▶ To do:
Take the line containing "Segment regions of" and all lines after it to the end of the records, and output them exactly.
*****
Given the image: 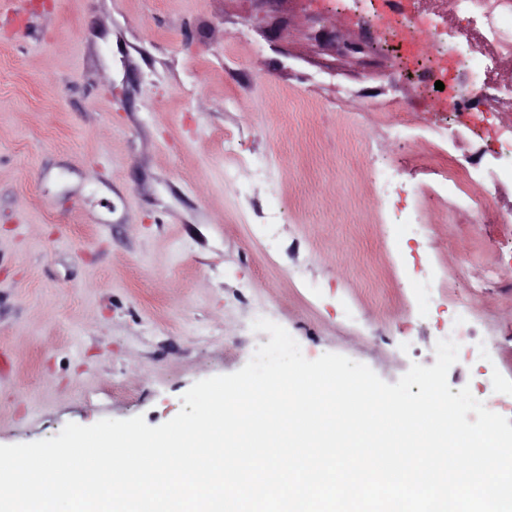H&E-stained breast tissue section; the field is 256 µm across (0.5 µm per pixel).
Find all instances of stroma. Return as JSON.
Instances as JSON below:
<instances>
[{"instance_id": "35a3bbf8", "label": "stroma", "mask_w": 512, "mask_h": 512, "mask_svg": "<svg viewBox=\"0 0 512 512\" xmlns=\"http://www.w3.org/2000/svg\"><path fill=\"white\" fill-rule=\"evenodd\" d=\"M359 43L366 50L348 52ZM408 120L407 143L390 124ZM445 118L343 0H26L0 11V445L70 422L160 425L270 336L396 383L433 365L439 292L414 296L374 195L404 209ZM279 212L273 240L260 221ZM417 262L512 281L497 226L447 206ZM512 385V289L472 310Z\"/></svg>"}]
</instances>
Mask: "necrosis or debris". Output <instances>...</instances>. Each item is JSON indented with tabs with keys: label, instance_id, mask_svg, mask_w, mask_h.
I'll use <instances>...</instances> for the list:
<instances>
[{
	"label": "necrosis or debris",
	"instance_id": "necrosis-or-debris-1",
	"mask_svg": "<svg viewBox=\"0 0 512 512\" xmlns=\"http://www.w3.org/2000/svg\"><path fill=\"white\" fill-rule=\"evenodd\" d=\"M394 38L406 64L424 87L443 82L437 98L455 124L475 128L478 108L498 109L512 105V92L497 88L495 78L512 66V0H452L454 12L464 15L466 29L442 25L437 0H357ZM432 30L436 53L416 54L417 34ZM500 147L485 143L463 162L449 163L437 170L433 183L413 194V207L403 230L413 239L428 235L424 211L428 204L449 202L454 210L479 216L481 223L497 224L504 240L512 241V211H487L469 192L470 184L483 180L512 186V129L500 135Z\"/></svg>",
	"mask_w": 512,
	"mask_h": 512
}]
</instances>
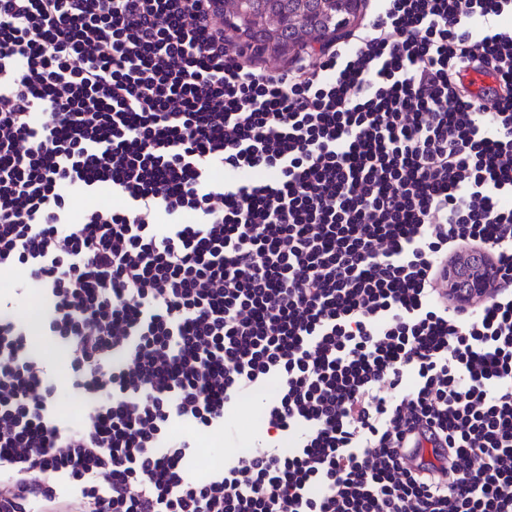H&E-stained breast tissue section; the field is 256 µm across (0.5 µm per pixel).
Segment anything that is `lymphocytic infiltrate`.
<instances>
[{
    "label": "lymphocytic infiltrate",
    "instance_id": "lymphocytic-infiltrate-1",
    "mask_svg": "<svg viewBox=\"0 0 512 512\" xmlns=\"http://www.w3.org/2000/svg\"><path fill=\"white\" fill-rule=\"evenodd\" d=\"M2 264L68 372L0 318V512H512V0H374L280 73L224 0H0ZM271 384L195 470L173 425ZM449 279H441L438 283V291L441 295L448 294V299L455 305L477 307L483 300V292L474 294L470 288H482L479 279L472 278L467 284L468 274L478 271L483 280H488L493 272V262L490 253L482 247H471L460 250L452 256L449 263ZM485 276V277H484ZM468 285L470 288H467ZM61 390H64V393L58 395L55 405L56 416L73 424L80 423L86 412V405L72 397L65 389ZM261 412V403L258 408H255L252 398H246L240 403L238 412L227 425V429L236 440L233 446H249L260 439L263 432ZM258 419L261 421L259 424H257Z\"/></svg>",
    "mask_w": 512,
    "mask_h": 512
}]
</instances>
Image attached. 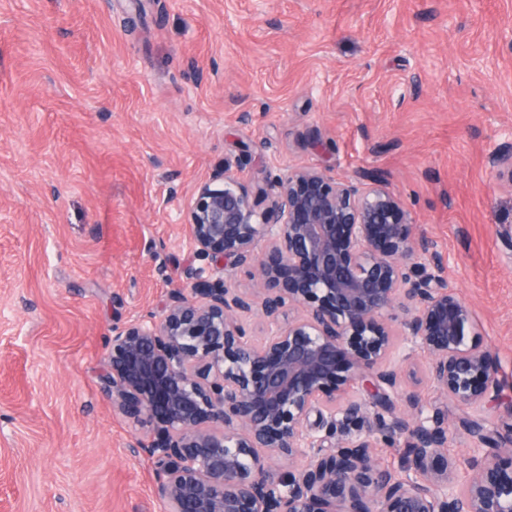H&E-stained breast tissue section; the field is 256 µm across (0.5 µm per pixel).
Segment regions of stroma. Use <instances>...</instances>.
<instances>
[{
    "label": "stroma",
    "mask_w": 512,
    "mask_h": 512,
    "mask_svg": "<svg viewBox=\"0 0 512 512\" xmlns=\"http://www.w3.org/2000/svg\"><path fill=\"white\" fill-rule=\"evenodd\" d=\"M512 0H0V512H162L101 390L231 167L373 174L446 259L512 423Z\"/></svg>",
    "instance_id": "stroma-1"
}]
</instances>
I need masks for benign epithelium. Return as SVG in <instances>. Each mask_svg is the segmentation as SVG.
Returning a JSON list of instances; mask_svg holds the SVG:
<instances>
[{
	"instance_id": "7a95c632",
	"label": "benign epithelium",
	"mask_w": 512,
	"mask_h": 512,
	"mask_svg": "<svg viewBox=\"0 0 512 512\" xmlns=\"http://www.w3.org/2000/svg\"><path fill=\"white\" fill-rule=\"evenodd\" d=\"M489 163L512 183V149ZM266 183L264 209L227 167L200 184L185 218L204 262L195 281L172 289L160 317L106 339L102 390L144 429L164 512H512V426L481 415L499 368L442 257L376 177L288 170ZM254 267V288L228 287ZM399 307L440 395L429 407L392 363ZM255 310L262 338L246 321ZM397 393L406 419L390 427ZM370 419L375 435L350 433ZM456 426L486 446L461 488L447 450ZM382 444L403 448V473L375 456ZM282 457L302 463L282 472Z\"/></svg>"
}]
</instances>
*****
▶ Answer in full:
Segment regions of stroma. Use <instances>...</instances>.
<instances>
[{
    "label": "stroma",
    "mask_w": 512,
    "mask_h": 512,
    "mask_svg": "<svg viewBox=\"0 0 512 512\" xmlns=\"http://www.w3.org/2000/svg\"><path fill=\"white\" fill-rule=\"evenodd\" d=\"M512 0H0V512H162L101 390L231 167L373 174L446 259L512 423Z\"/></svg>",
    "instance_id": "stroma-1"
}]
</instances>
I need masks for benign epithelium. Return as SVG in <instances>. Each mask_svg is the segmentation as SVG.
Returning a JSON list of instances; mask_svg holds the SVG:
<instances>
[{
	"instance_id": "7a95c632",
	"label": "benign epithelium",
	"mask_w": 512,
	"mask_h": 512,
	"mask_svg": "<svg viewBox=\"0 0 512 512\" xmlns=\"http://www.w3.org/2000/svg\"><path fill=\"white\" fill-rule=\"evenodd\" d=\"M489 163L512 183V149ZM266 183L264 209L227 167L200 184L185 218L204 262L195 281L172 289L160 317L106 339L102 390L144 429L164 512H512V426L481 415L499 368L442 257L376 177L288 170ZM254 267V288L228 287ZM399 307L440 395L429 407L392 363ZM255 310L262 338L246 321ZM397 393L406 419L390 427ZM370 419L375 435L350 433ZM456 426L486 446L461 488L447 450ZM382 444L403 448V473L375 456ZM282 457L302 463L282 472Z\"/></svg>"
}]
</instances>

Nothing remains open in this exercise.